• **Problem to work on**
Among the entries below, one line contains "D102: diode 1N4001" and another contains "U117: NOT 74LS04". Transcribe those two lines and every line between them, exactly.

• **Data for analysis**
════════

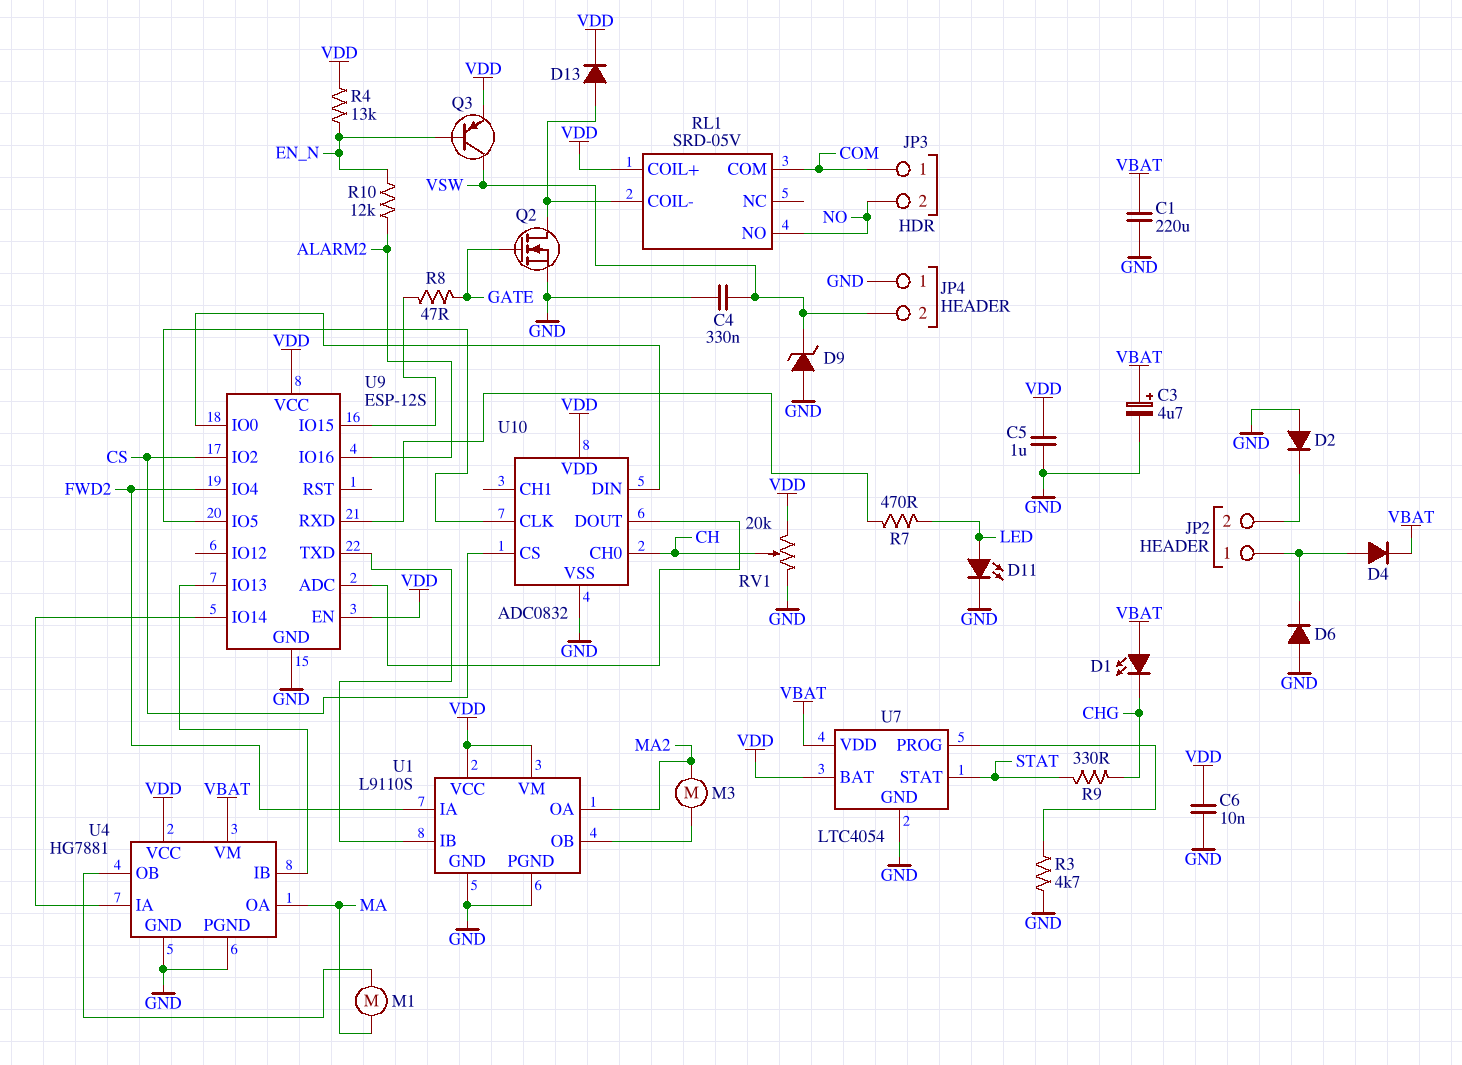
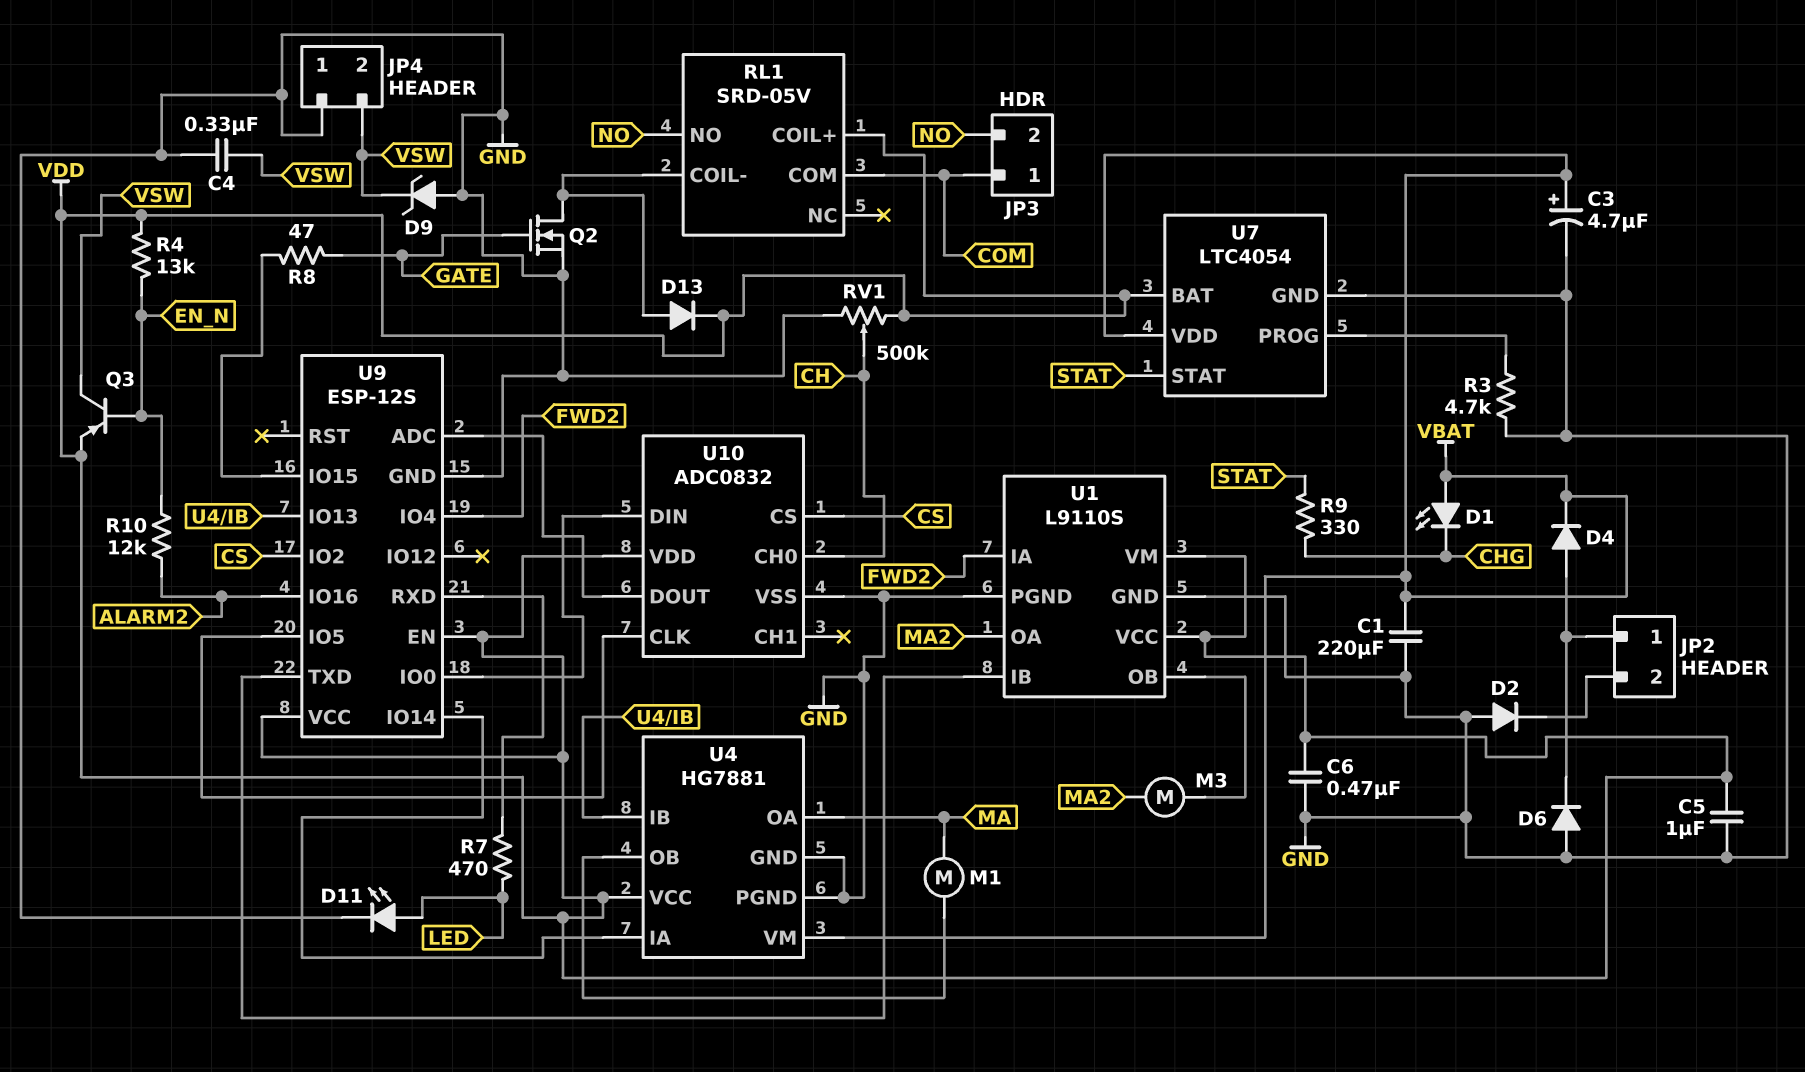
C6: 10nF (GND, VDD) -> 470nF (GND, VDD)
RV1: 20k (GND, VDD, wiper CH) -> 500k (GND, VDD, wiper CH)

════════

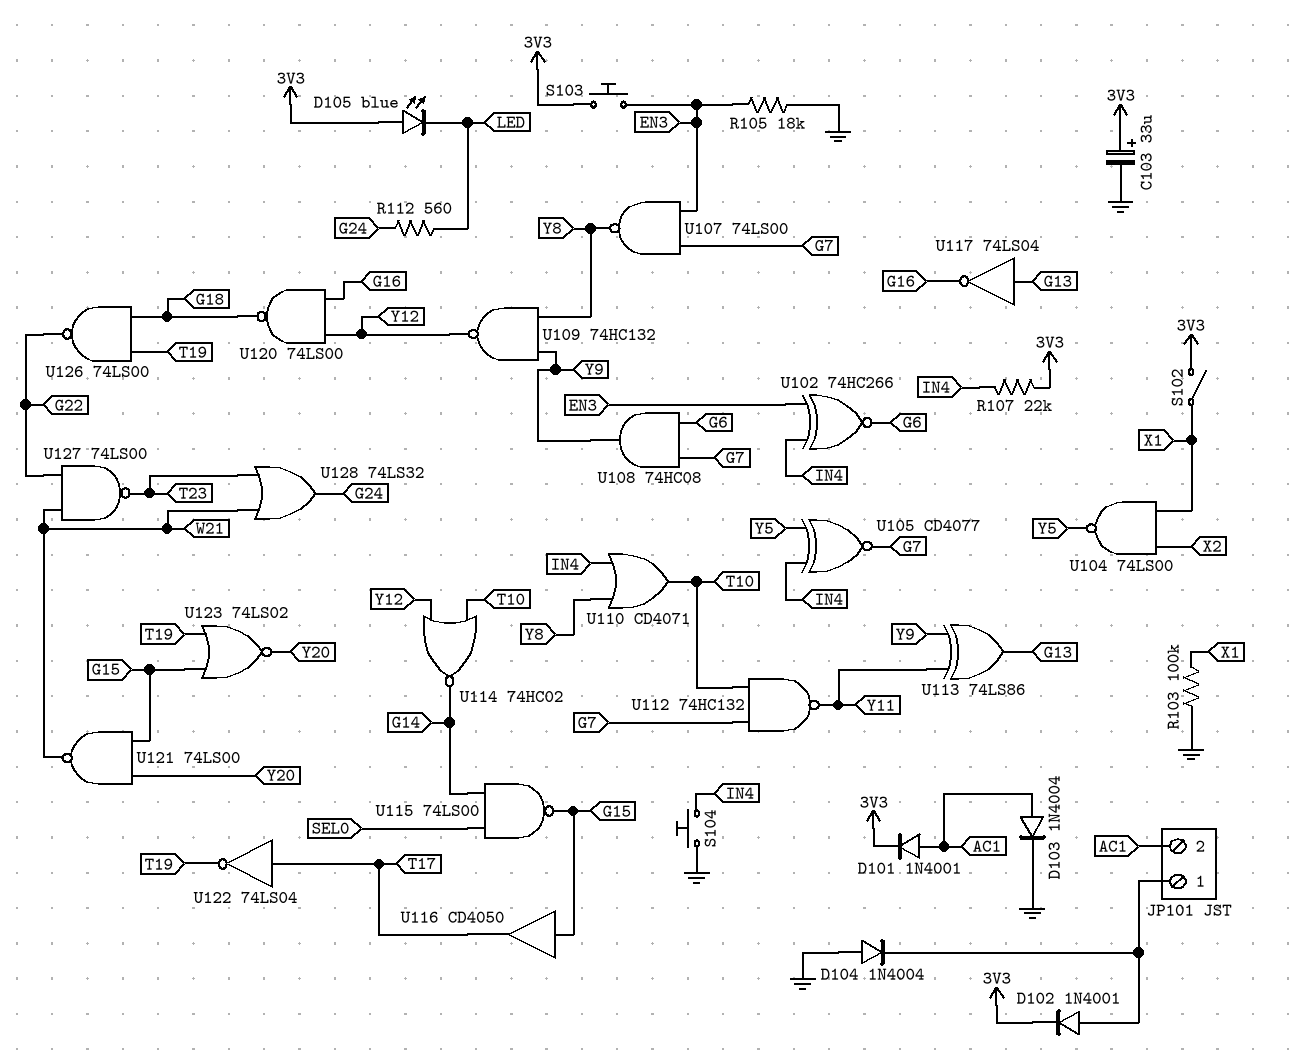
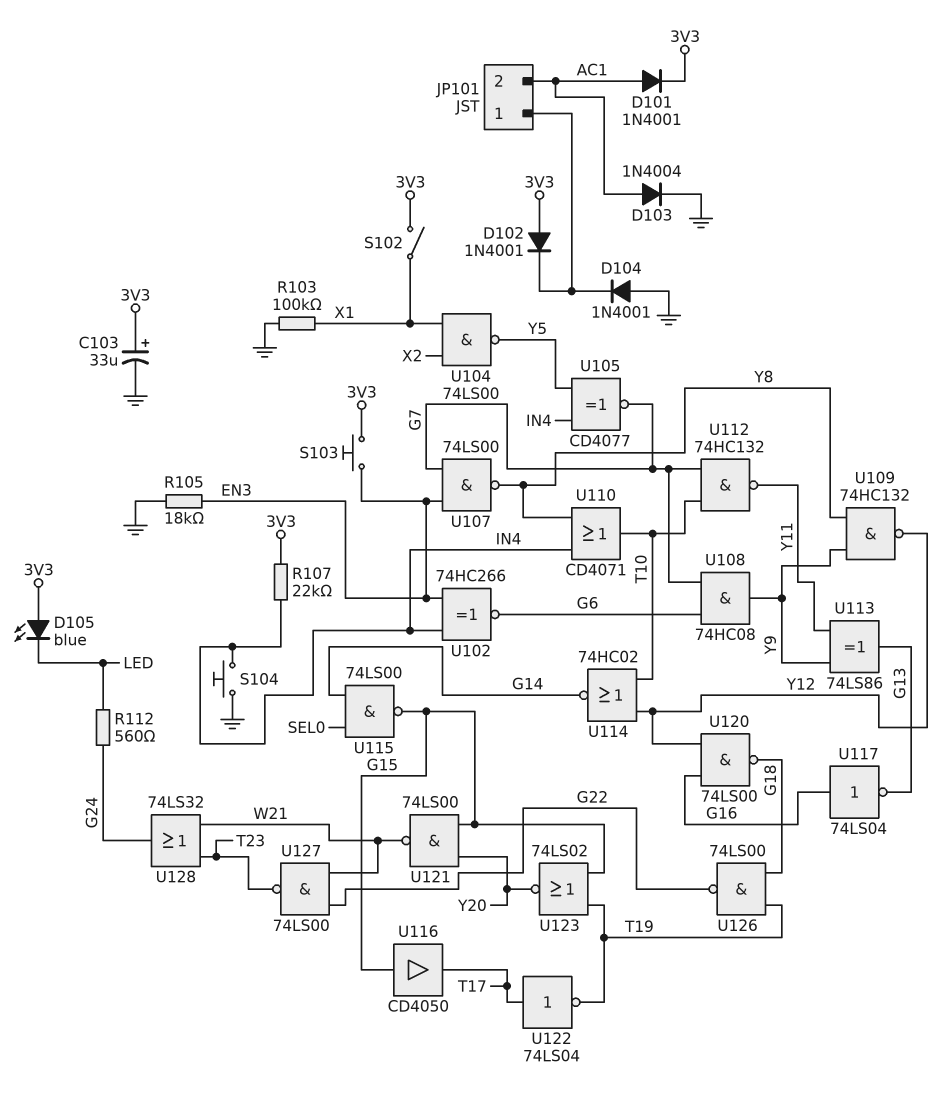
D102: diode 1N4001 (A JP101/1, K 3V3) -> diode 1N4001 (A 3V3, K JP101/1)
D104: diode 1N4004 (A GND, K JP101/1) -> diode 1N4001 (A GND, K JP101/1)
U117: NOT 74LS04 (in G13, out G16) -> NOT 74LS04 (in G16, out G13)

════════

• **Output of the exercise**
D102: diode 1N4001 (A JP101/1, K 3V3) -> diode 1N4001 (A 3V3, K JP101/1)
D104: diode 1N4004 (A GND, K JP101/1) -> diode 1N4001 (A GND, K JP101/1)
U117: NOT 74LS04 (in G13, out G16) -> NOT 74LS04 (in G16, out G13)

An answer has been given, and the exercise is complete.